■ Records to use ■
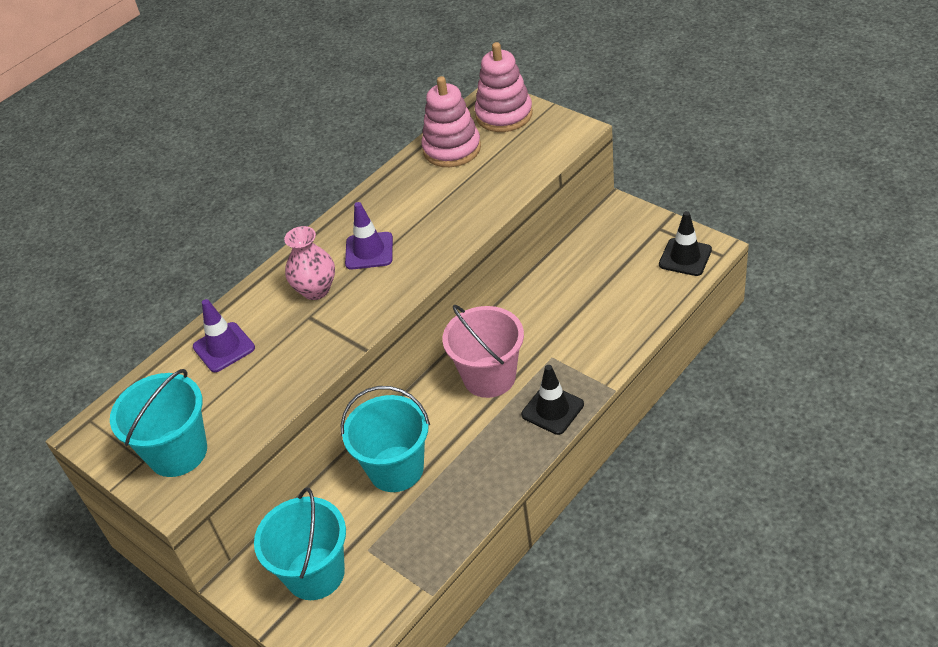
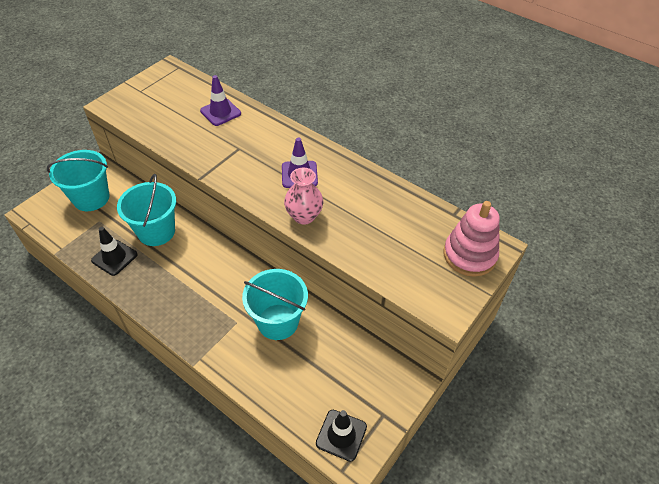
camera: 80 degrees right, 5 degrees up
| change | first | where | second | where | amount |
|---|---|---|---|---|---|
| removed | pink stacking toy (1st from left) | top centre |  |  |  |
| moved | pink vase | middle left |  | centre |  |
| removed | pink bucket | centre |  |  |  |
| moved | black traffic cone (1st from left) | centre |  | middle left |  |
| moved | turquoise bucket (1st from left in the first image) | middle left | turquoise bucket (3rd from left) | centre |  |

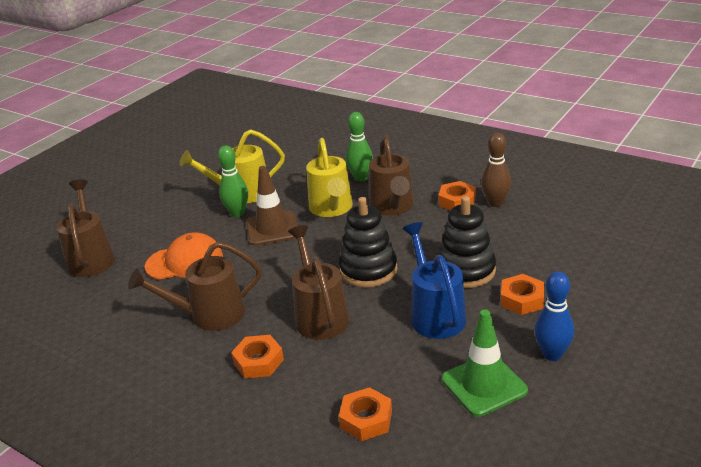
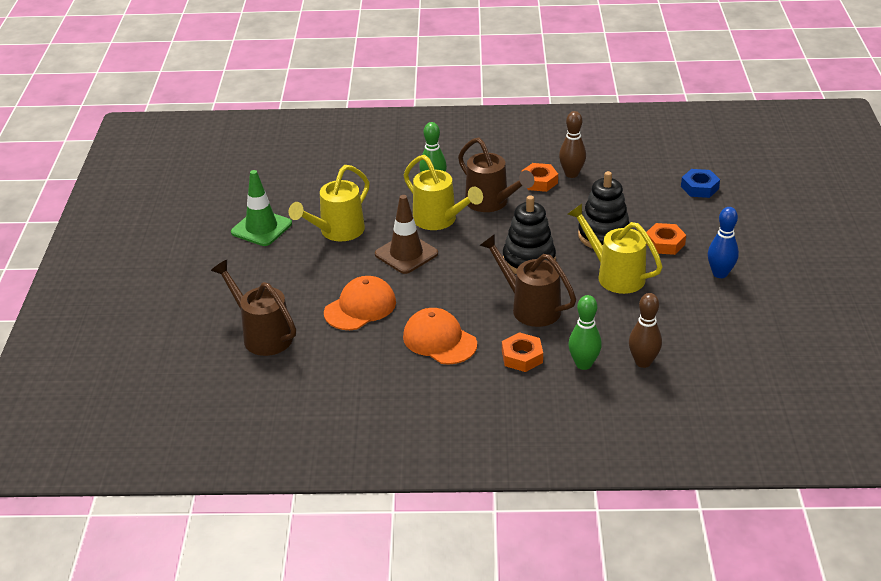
camera: 35 degrees left, 5 degrees up
| change | first | where | second | where | amount |
|---|---|---|---|---|---|
| moved | green bowling pin (1st from left in the first image) | middle left | green bowling pin (2nd from left) | centre |  |
| recoloured | blue watering can | centre | yellow watering can (3rd from left) | middle right |  |
| replaced | brown watering can (2nd from left) | middle left | orange cap (2nd from left) | centre |  |
| moved | green traffic cone | bottom right |  | middle left |  |
| replaced | orange nut (2nd from left) | bottom centre | brown bowling pin (2nd from left) | middle right |  |
| added |  |  | blue nut | top right |  |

■ What the task asks ■
An exact copy of the material above is required, free of any pictures.

■ Exercise result ■
camera: 80 degrees right, 5 degrees up
| change | first | where | second | where | amount |
|---|---|---|---|---|---|
| removed | pink stacking toy (1st from left) | top centre |  |  |  |
| moved | pink vase | middle left |  | centre |  |
| removed | pink bucket | centre |  |  |  |
| moved | black traffic cone (1st from left) | centre |  | middle left |  |
| moved | turquoise bucket (1st from left in the first image) | middle left | turquoise bucket (3rd from left) | centre |  |

camera: 35 degrees left, 5 degrees up
| change | first | where | second | where | amount |
|---|---|---|---|---|---|
| moved | green bowling pin (1st from left in the first image) | middle left | green bowling pin (2nd from left) | centre |  |
| recoloured | blue watering can | centre | yellow watering can (3rd from left) | middle right |  |
| replaced | brown watering can (2nd from left) | middle left | orange cap (2nd from left) | centre |  |
| moved | green traffic cone | bottom right |  | middle left |  |
| replaced | orange nut (2nd from left) | bottom centre | brown bowling pin (2nd from left) | middle right |  |
| added |  |  | blue nut | top right |  |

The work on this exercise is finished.